# [Information]

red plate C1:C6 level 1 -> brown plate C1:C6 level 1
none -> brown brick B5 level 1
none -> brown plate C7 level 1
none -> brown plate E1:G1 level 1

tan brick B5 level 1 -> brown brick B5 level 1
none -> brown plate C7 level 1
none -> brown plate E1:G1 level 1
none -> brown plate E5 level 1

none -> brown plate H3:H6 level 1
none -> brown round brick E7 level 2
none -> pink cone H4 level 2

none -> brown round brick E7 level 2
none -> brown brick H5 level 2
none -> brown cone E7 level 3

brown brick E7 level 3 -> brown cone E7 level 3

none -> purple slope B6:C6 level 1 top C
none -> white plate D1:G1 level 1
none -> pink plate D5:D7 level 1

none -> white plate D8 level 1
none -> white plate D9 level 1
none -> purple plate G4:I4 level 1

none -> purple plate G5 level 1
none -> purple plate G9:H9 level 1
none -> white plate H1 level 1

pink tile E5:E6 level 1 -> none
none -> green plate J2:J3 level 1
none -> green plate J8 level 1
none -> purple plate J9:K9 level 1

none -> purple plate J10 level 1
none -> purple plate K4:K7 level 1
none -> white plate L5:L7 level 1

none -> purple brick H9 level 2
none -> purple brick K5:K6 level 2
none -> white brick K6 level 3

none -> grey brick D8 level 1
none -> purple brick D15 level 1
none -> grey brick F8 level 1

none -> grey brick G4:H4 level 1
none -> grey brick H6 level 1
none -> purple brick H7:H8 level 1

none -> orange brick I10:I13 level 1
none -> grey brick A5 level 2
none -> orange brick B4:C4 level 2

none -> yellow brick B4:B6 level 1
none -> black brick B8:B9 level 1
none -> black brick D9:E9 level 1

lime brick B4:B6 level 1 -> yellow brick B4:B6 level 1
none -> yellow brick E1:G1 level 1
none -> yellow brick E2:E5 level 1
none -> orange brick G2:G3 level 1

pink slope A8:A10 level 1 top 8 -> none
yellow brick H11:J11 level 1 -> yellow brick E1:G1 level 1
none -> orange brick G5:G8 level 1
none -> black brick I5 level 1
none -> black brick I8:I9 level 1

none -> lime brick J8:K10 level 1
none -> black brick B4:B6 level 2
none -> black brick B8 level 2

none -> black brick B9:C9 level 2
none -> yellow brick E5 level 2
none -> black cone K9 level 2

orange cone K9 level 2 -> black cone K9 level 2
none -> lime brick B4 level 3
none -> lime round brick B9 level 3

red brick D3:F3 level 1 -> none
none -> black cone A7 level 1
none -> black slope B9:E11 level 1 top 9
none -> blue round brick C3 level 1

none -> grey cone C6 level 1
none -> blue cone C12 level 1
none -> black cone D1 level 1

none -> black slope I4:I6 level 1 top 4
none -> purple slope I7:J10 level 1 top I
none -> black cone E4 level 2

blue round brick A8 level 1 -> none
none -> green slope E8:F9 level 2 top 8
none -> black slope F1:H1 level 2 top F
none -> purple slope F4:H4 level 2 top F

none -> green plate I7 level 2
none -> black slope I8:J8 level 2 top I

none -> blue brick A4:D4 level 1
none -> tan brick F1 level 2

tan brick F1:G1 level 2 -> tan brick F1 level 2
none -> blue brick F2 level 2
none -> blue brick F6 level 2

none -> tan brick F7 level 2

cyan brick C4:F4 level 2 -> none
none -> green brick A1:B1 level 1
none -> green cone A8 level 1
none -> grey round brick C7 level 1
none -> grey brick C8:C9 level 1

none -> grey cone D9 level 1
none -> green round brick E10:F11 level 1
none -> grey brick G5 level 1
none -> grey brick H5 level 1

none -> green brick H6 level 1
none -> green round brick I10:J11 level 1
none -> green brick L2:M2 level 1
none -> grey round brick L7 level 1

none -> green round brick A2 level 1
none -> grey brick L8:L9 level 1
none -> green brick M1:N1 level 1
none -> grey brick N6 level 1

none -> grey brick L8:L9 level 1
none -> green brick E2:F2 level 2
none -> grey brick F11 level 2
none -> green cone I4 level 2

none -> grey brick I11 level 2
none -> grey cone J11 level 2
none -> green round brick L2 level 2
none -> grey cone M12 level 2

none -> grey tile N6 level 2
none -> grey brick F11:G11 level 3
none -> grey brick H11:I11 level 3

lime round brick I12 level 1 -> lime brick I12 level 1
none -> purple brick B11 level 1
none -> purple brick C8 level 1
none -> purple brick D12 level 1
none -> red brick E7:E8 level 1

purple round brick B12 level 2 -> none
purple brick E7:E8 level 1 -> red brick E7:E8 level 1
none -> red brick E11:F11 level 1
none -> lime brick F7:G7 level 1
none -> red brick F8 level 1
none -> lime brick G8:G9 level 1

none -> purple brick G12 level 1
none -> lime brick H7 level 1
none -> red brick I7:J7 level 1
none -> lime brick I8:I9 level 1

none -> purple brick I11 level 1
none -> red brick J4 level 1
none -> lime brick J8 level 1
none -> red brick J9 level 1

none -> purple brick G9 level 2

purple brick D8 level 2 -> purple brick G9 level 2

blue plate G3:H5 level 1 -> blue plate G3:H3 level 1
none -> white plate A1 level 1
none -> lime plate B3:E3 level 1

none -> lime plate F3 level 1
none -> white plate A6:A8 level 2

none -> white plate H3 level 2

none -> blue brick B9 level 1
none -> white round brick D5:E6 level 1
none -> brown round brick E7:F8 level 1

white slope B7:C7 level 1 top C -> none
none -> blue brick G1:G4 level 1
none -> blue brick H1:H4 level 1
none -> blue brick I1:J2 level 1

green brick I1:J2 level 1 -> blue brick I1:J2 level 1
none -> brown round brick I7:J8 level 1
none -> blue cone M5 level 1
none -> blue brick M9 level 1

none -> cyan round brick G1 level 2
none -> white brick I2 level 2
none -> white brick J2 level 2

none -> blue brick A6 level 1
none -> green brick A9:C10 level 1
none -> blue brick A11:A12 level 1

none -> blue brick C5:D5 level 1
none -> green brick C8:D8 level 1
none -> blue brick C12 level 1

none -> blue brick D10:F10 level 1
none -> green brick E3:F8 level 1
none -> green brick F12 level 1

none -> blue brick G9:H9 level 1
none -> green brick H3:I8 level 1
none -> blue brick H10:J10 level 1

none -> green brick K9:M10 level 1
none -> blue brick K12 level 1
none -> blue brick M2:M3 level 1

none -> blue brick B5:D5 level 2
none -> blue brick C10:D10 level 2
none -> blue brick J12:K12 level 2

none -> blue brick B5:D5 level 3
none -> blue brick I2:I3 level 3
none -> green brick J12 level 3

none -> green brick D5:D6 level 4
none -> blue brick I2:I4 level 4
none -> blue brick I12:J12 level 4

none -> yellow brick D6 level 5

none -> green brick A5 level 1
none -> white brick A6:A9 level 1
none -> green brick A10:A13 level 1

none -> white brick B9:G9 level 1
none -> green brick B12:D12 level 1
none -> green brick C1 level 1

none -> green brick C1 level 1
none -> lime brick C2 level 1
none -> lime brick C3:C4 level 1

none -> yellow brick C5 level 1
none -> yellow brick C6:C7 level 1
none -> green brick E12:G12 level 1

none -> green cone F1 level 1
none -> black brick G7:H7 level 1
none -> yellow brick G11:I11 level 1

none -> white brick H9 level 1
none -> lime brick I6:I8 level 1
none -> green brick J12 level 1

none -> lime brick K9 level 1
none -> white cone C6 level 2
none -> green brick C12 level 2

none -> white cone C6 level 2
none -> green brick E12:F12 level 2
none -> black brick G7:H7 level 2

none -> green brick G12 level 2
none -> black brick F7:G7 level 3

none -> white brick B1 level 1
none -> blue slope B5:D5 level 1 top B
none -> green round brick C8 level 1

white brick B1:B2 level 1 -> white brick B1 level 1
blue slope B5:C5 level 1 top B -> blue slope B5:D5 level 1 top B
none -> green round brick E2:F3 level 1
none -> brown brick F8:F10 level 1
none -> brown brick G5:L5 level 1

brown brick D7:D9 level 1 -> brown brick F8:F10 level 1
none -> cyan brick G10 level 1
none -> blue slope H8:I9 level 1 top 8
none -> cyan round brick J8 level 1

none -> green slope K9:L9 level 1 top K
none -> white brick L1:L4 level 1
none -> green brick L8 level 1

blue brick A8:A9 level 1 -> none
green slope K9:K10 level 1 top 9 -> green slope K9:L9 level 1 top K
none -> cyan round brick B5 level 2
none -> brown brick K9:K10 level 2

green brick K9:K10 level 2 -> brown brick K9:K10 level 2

# [Task to carry out]
Show every line from the entries that includes the word "pink".

# [Task response]
none -> pink cone H4 level 2
none -> pink plate D5:D7 level 1
pink tile E5:E6 level 1 -> none
pink slope A8:A10 level 1 top 8 -> none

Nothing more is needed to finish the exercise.